◆ AIM OF THE TASK: Retyping should cover only the lines from the one containing "hat (yellow) (no." through the final line of the records, with pictures omitted.

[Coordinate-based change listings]
++++++++
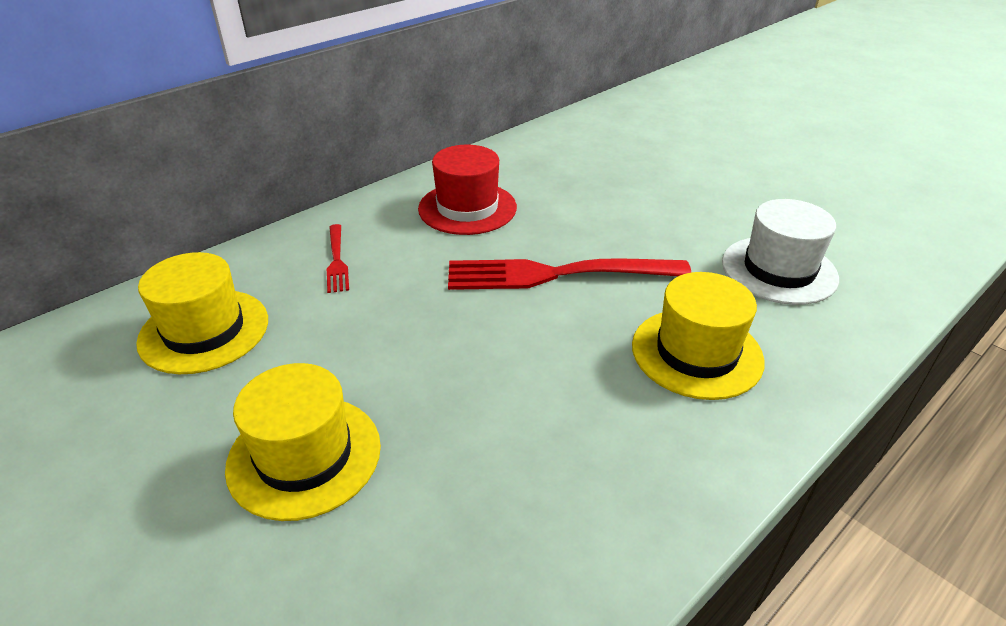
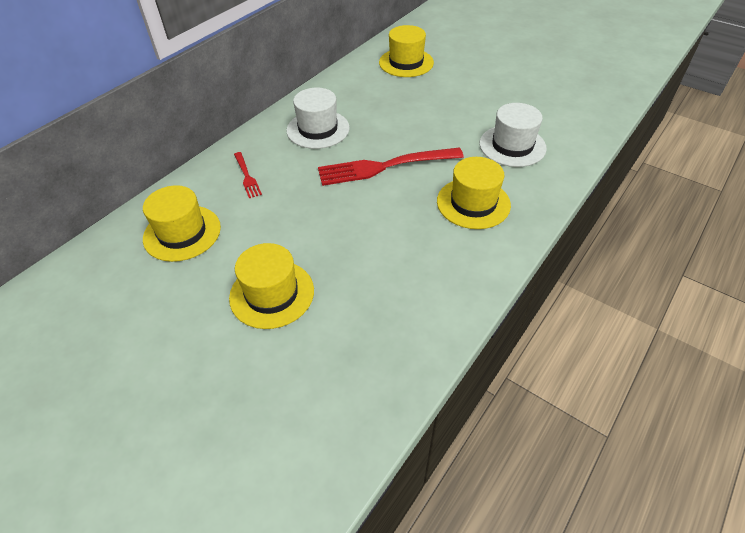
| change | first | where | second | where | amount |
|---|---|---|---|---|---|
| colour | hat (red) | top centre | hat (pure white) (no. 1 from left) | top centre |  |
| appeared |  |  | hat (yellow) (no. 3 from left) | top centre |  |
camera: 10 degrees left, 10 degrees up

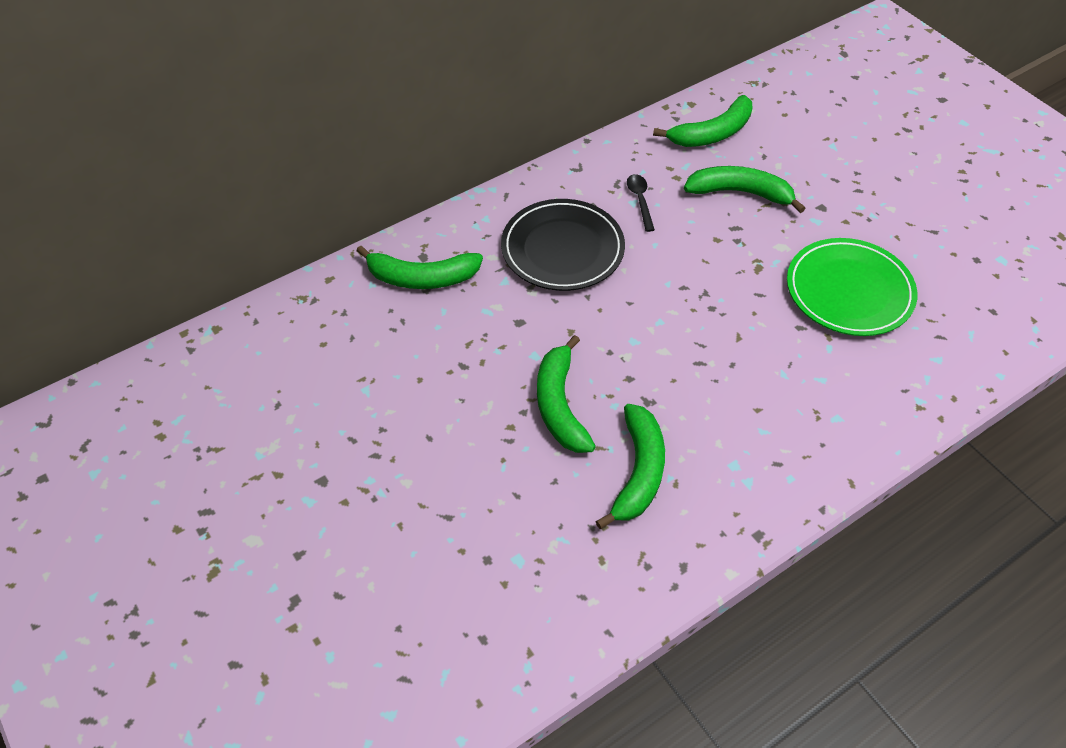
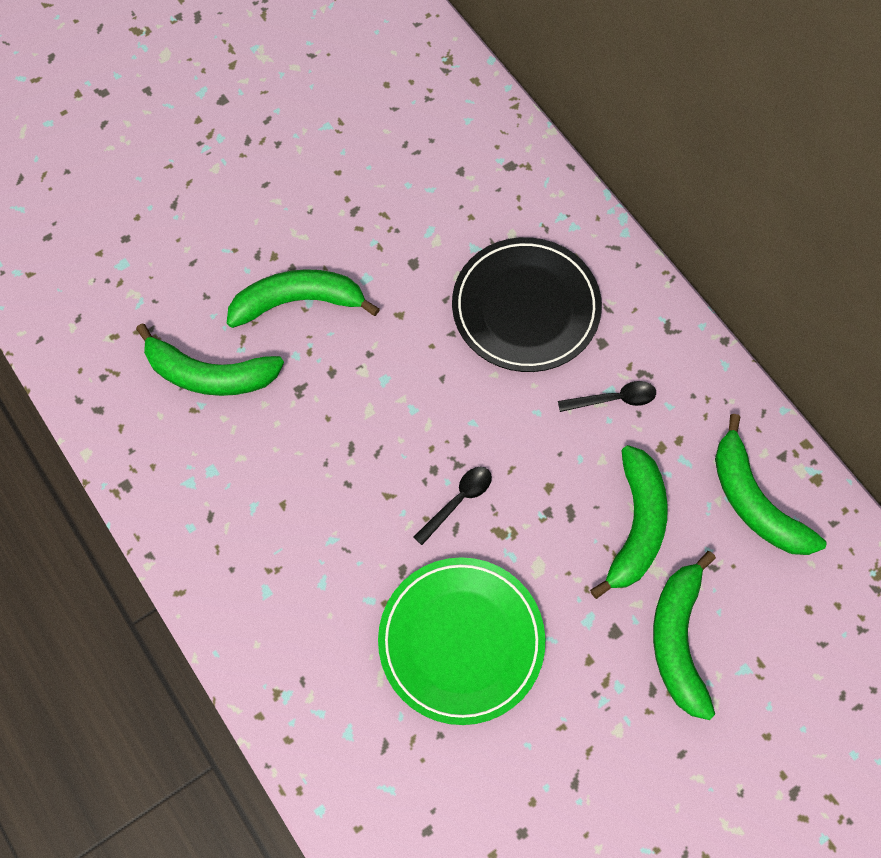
| change | first | where | second | where | amount |
|---|---|---|---|---|---|
| relocated | banana fruit (leaf-green) (no. 1 from left in the first image) | centre | banana fruit (leaf-green) (no. 4 from left) | bottom right |  |
| appeared |  |  | tablespoon (black) (no. 1 from left) | centre |  |
camera: 90 degrees right, 15 degrees up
++++++++
◆ RESULT:
| appeared |  |  | hat (yellow) (no. 3 from left) | top centre |  |
camera: 10 degrees left, 10 degrees up

| change | first | where | second | where | amount |
|---|---|---|---|---|---|
| relocated | banana fruit (leaf-green) (no. 1 from left in the first image) | centre | banana fruit (leaf-green) (no. 4 from left) | bottom right |  |
| appeared |  |  | tablespoon (black) (no. 1 from left) | centre |  |
camera: 90 degrees right, 15 degrees up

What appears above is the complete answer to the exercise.